------ Supplied material ------
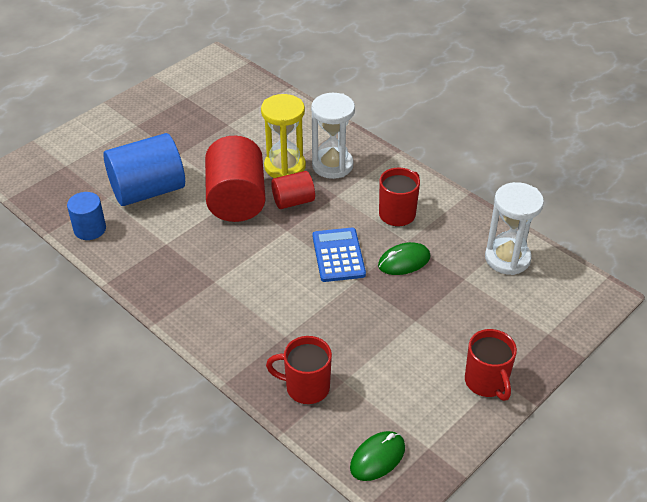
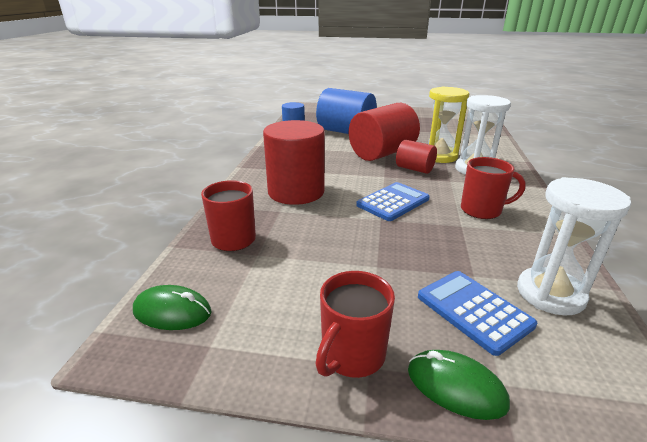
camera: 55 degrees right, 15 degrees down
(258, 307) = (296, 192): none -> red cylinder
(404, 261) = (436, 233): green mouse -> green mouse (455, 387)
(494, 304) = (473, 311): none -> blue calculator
------
[What is required] Find every line of the data above that holds the word "none", then state how many there are and nothing else.

[Exercise answer] 2